>>>>>

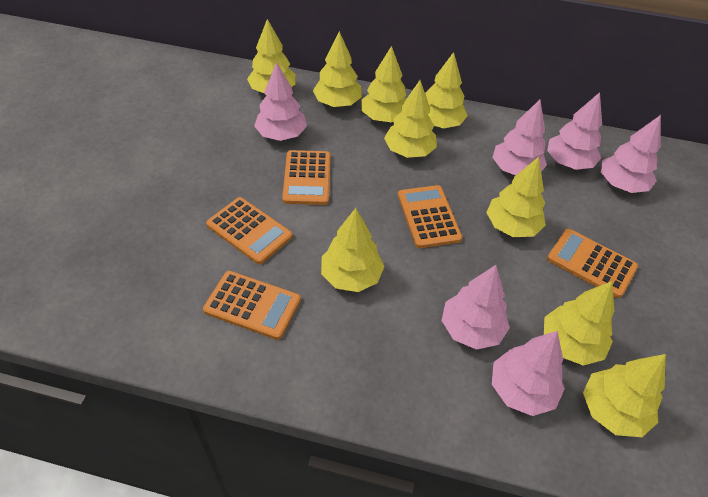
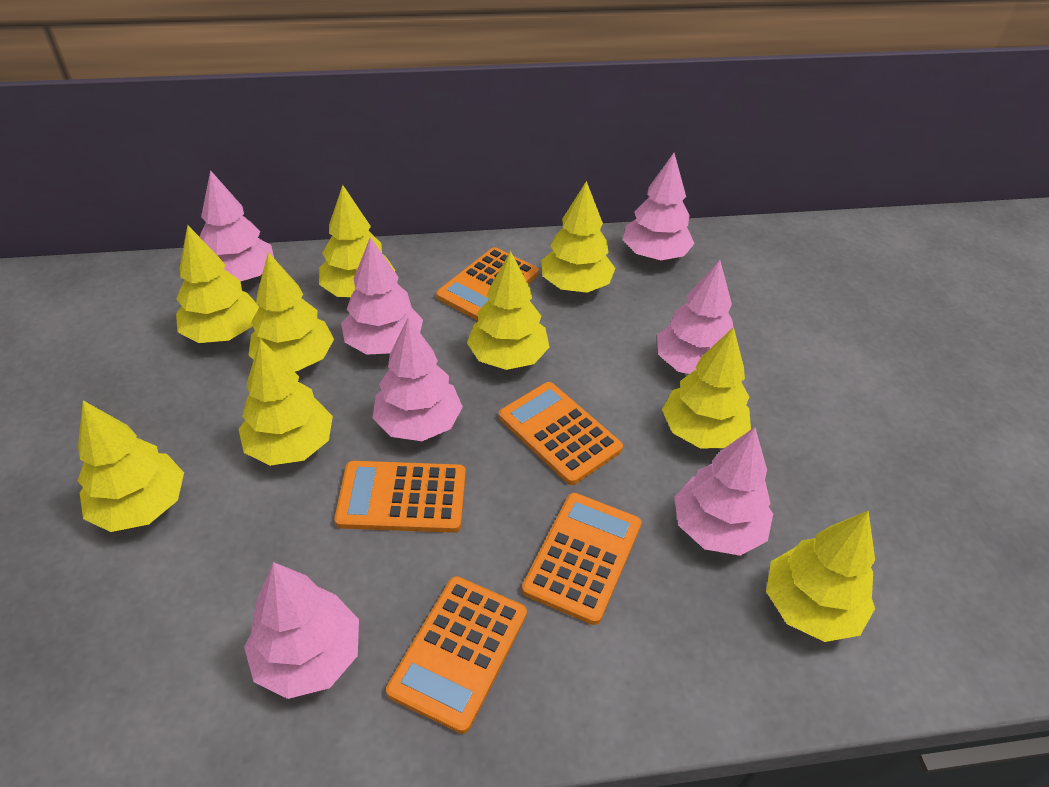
pink tree: 6 -> 7

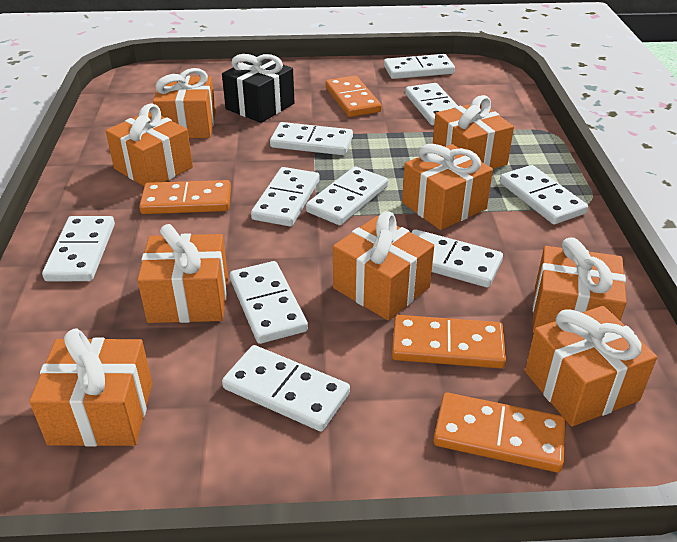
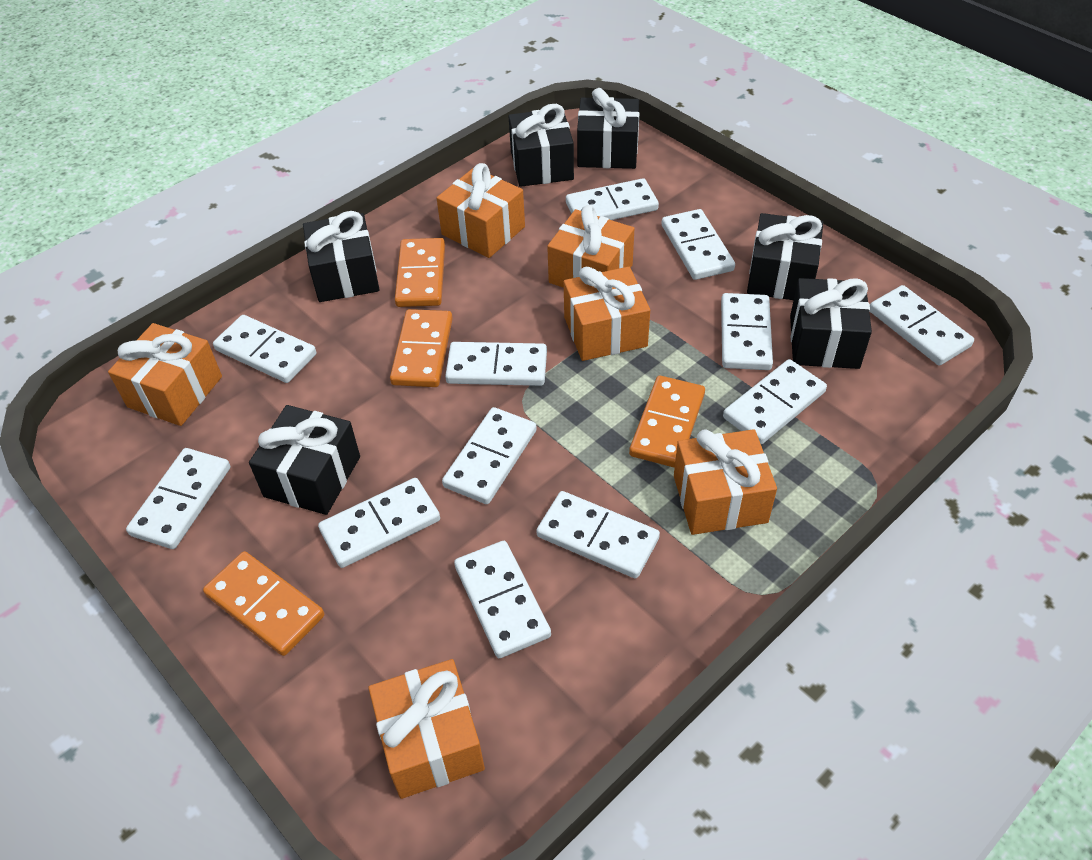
black gift: 1 -> 6
orange gift: 9 -> 6
white domino: 10 -> 12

<<<<<

TASK DETAILS: Leaving every picture aside, repeat the listing exactly.

ANSWER BELOW:
pink tree: 6 -> 7

black gift: 1 -> 6
orange gift: 9 -> 6
white domino: 10 -> 12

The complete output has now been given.